*Data excerpts*.
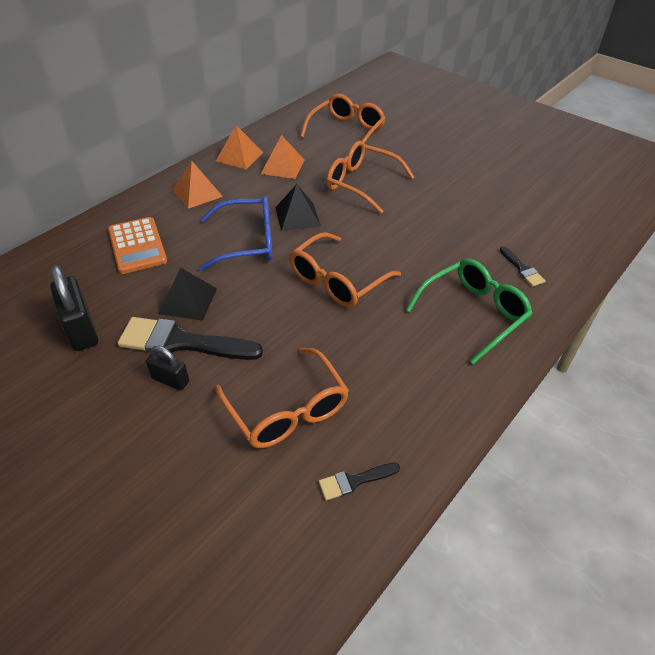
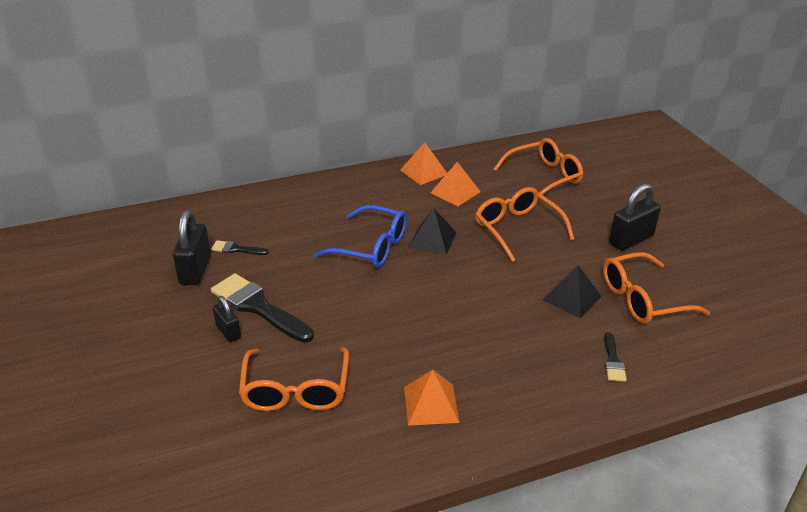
camera: 30 degrees right, 10 degrees down
(137, 246) = (282, 221): orange calculator -> none
(188, 301) = (287, 277): black pyramid -> black pyramid (572, 298)
(197, 193) = (362, 193): orange pyramid -> orange pyramid (431, 404)
(337, 281) = (421, 306): orange glasses -> orange glasses (642, 299)
(354, 481) = (303, 466): black brush -> black brush (236, 249)
(455, 164) = (631, 240): none -> black padlock
(473, 313) = (525, 381): green glasses -> none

*What is needed*.
Print every record exactly without the images.

*Result of the exercise*.
camera: 30 degrees right, 10 degrees down
(137, 246) = (282, 221): orange calculator -> none
(188, 301) = (287, 277): black pyramid -> black pyramid (572, 298)
(197, 193) = (362, 193): orange pyramid -> orange pyramid (431, 404)
(337, 281) = (421, 306): orange glasses -> orange glasses (642, 299)
(354, 481) = (303, 466): black brush -> black brush (236, 249)
(455, 164) = (631, 240): none -> black padlock
(473, 313) = (525, 381): green glasses -> none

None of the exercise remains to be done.